*** Data for processing Section Begins ***
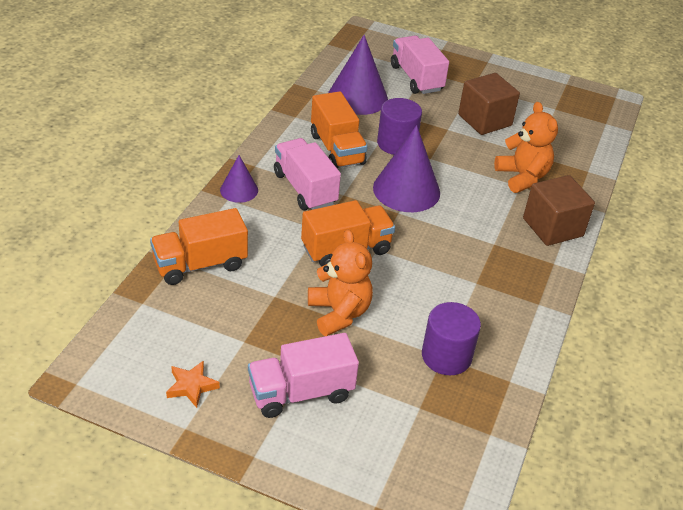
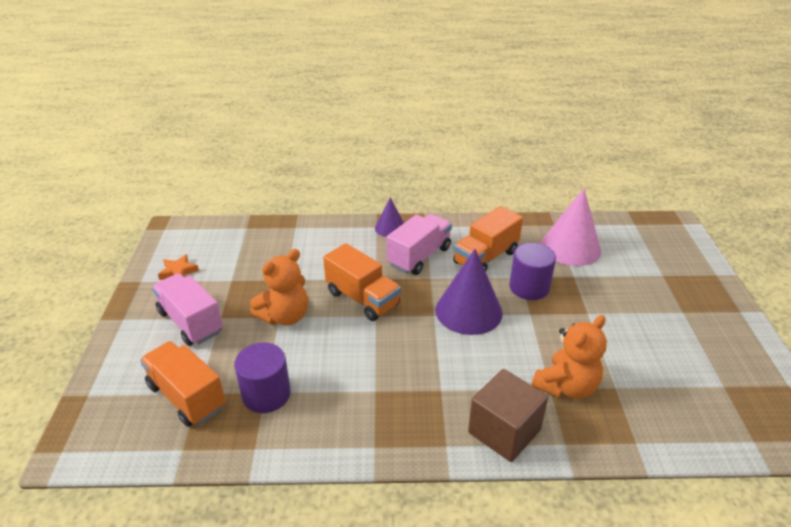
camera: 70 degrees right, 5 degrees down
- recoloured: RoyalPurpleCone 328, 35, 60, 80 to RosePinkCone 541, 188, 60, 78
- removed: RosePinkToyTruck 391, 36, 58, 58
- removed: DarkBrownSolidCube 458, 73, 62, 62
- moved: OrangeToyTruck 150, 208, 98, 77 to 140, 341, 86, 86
*** Data for processing Section Ends ***
--- Assignment ---
Which of the lines above contain "removed"? Return them all.

--- Response box ---
- removed: RosePinkToyTruck 391, 36, 58, 58
- removed: DarkBrownSolidCube 458, 73, 62, 62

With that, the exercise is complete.